Start of DATASET ENTRIES

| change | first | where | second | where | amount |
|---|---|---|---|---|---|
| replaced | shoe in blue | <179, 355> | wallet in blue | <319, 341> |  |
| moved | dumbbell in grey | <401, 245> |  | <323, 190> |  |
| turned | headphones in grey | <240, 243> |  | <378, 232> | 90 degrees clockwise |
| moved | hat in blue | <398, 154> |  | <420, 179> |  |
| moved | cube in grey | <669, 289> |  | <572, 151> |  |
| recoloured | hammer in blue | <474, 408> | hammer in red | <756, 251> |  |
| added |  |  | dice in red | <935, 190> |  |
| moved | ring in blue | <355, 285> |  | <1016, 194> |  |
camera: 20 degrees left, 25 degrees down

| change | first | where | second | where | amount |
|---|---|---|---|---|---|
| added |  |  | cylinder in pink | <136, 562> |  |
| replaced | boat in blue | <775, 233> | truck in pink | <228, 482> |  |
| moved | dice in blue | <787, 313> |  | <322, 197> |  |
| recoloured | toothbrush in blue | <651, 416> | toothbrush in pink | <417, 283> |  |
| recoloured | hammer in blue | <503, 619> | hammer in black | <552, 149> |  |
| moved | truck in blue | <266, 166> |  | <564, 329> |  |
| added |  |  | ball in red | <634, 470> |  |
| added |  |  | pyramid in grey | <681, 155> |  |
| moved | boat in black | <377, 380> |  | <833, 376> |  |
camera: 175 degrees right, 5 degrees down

End of DATASET ENTRIES

» **WHAT IS EXPECTED**: All entries above must be reproduced without a single change.

» **WORKED SOLUTION**:
| change | first | where | second | where | amount |
|---|---|---|---|---|---|
| replaced | shoe in blue | <179, 355> | wallet in blue | <319, 341> |  |
| moved | dumbbell in grey | <401, 245> |  | <323, 190> |  |
| turned | headphones in grey | <240, 243> |  | <378, 232> | 90 degrees clockwise |
| moved | hat in blue | <398, 154> |  | <420, 179> |  |
| moved | cube in grey | <669, 289> |  | <572, 151> |  |
| recoloured | hammer in blue | <474, 408> | hammer in red | <756, 251> |  |
| added |  |  | dice in red | <935, 190> |  |
| moved | ring in blue | <355, 285> |  | <1016, 194> |  |
camera: 20 degrees left, 25 degrees down

| change | first | where | second | where | amount |
|---|---|---|---|---|---|
| added |  |  | cylinder in pink | <136, 562> |  |
| replaced | boat in blue | <775, 233> | truck in pink | <228, 482> |  |
| moved | dice in blue | <787, 313> |  | <322, 197> |  |
| recoloured | toothbrush in blue | <651, 416> | toothbrush in pink | <417, 283> |  |
| recoloured | hammer in blue | <503, 619> | hammer in black | <552, 149> |  |
| moved | truck in blue | <266, 166> |  | <564, 329> |  |
| added |  |  | ball in red | <634, 470> |  |
| added |  |  | pyramid in grey | <681, 155> |  |
| moved | boat in black | <377, 380> |  | <833, 376> |  |
camera: 175 degrees right, 5 degrees down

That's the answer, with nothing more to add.